Change detection data:
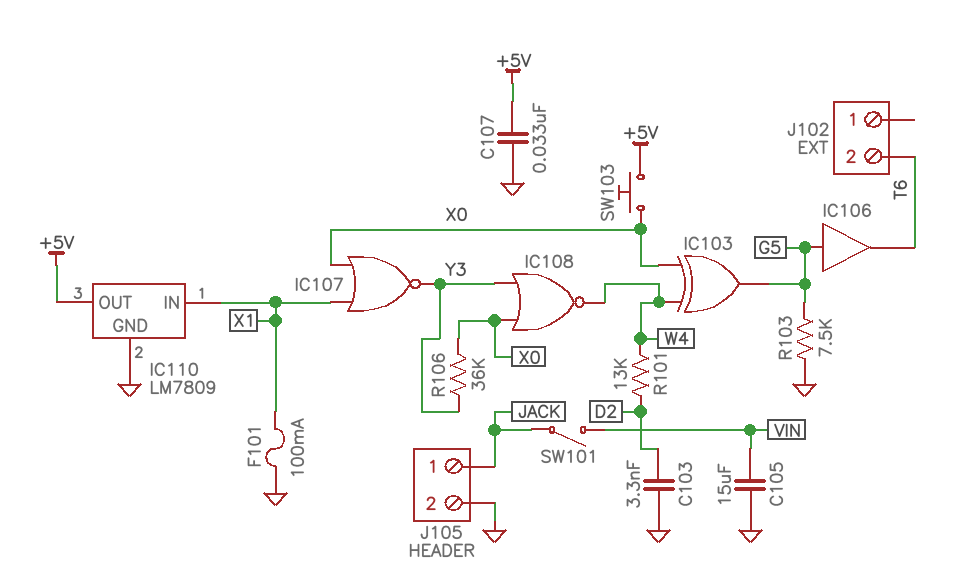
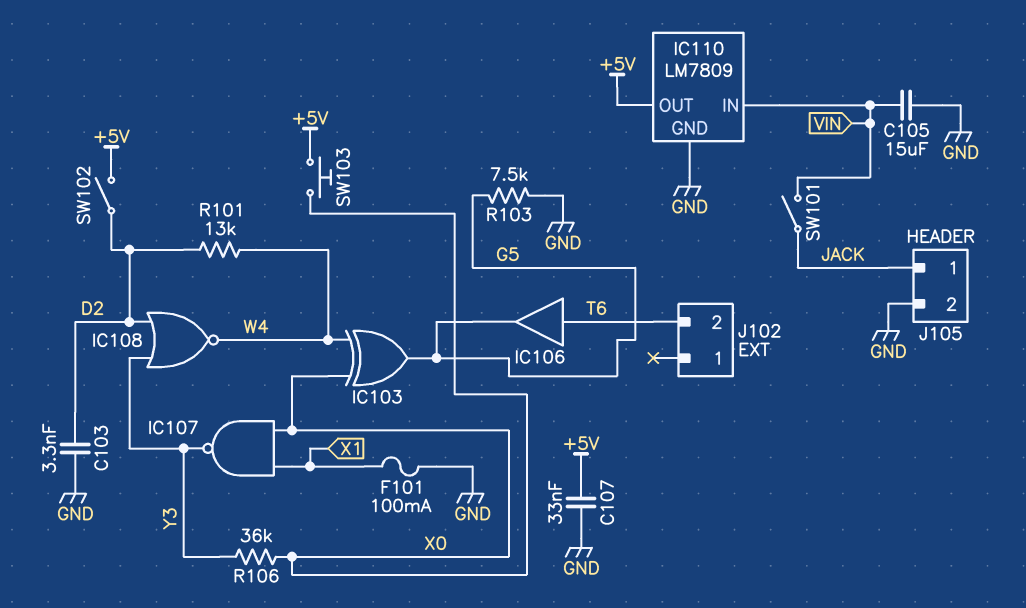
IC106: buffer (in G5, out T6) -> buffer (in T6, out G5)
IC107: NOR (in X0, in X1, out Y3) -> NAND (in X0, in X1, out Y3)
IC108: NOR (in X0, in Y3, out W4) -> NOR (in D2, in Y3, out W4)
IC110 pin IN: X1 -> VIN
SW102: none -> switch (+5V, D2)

● WHAT NEEDS TO BE DONE
Please copy the data shown above, line by line and exactly, omitting the images.

● RESULT FOR THIS EXERCISE
IC106: buffer (in G5, out T6) -> buffer (in T6, out G5)
IC107: NOR (in X0, in X1, out Y3) -> NAND (in X0, in X1, out Y3)
IC108: NOR (in X0, in Y3, out W4) -> NOR (in D2, in Y3, out W4)
IC110 pin IN: X1 -> VIN
SW102: none -> switch (+5V, D2)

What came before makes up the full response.